Starting at the line that contains "red L-shape: rotated" and ending at the end of the items, change every "cyan square" to "blue square" and give those lines again with nothing else altered. Omit the pictures from your answer.
==============================
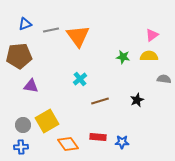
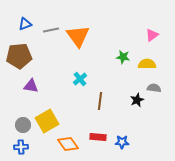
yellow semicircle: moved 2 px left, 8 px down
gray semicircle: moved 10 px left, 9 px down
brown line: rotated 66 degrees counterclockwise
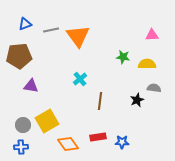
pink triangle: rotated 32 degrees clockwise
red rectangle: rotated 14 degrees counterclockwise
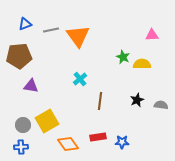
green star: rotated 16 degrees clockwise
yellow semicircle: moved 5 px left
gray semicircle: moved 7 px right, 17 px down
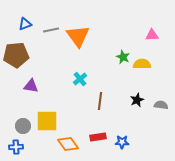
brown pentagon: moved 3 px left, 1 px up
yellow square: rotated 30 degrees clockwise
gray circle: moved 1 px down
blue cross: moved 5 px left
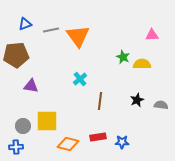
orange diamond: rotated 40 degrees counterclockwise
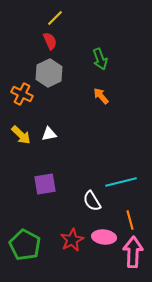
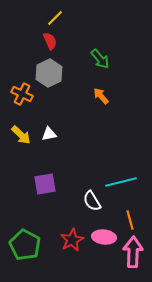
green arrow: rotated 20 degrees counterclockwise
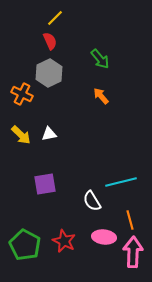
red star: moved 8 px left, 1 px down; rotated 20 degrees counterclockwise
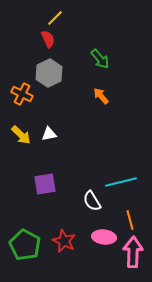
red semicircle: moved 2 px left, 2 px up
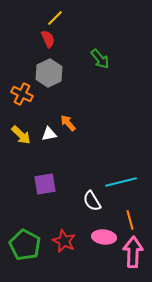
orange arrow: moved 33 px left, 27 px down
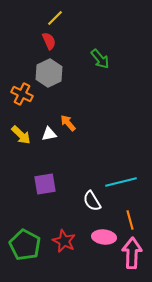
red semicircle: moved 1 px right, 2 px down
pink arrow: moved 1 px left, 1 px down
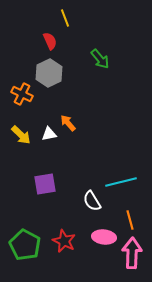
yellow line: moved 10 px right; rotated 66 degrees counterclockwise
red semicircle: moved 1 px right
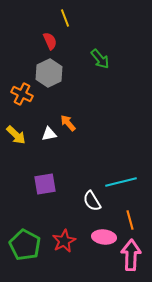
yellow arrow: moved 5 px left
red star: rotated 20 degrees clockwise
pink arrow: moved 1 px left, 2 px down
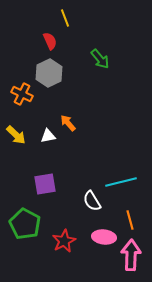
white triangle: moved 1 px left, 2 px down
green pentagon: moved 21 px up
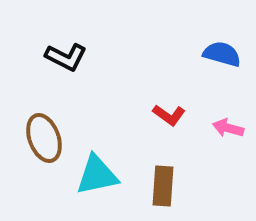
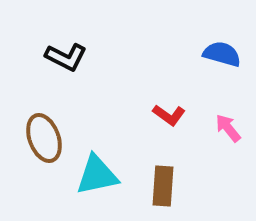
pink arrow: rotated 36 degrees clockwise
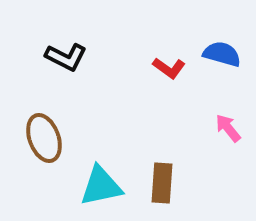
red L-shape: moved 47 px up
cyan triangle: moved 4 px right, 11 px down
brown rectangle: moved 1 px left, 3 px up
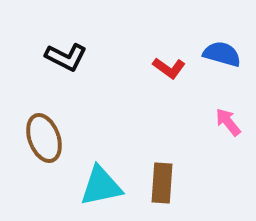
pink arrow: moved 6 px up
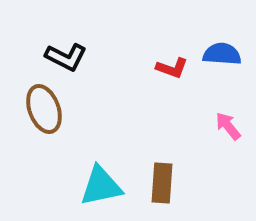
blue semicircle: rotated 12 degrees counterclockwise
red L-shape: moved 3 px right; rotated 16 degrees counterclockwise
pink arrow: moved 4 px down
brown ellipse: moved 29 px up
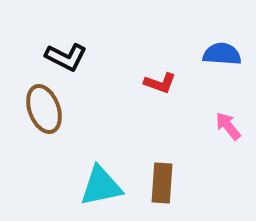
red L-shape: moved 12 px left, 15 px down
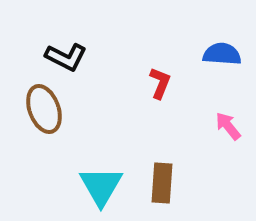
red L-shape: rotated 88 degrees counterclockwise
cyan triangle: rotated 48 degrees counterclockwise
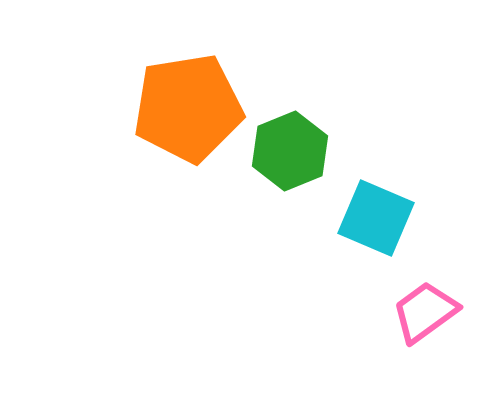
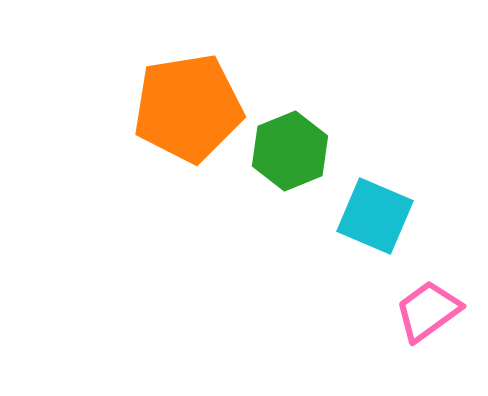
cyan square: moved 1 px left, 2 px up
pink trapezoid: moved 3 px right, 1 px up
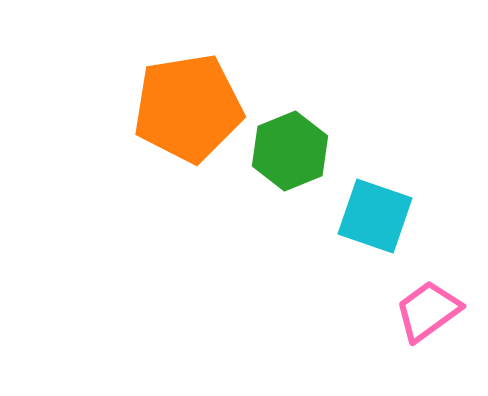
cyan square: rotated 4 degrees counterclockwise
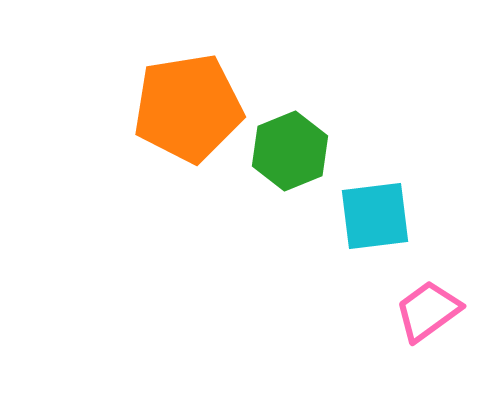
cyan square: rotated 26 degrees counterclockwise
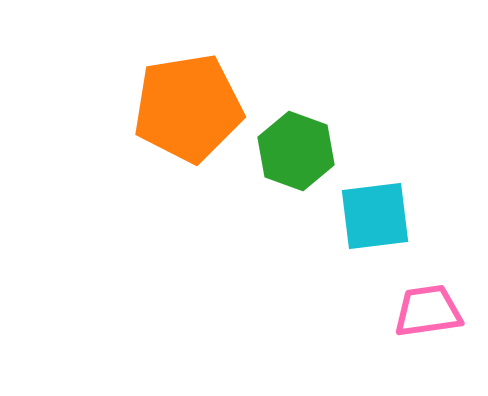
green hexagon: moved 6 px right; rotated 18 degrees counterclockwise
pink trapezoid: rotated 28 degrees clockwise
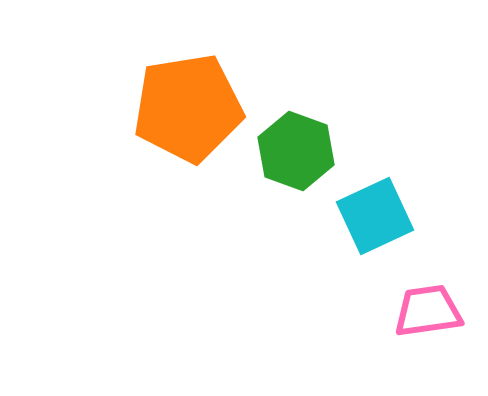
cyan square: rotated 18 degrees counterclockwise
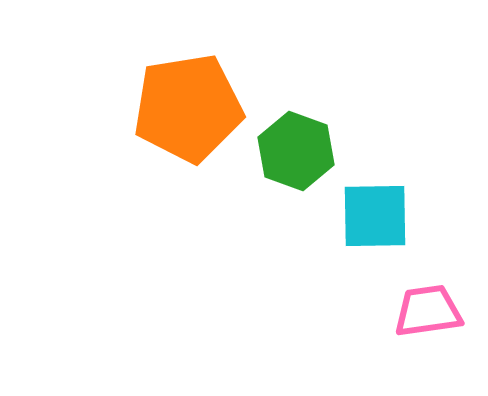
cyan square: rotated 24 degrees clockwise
==============================
# [Expected answer]
red L-shape: rotated 88 degrees counterclockwise
cyan triangle: rotated 48 degrees counterclockwise
blue square: moved 1 px left, 2 px up
pink trapezoid: moved 3 px right, 1 px up
blue square: rotated 4 degrees counterclockwise
blue square: rotated 26 degrees counterclockwise
green hexagon: moved 6 px right; rotated 18 degrees counterclockwise
pink trapezoid: rotated 28 degrees clockwise
blue square: rotated 18 degrees counterclockwise
blue square: rotated 24 degrees clockwise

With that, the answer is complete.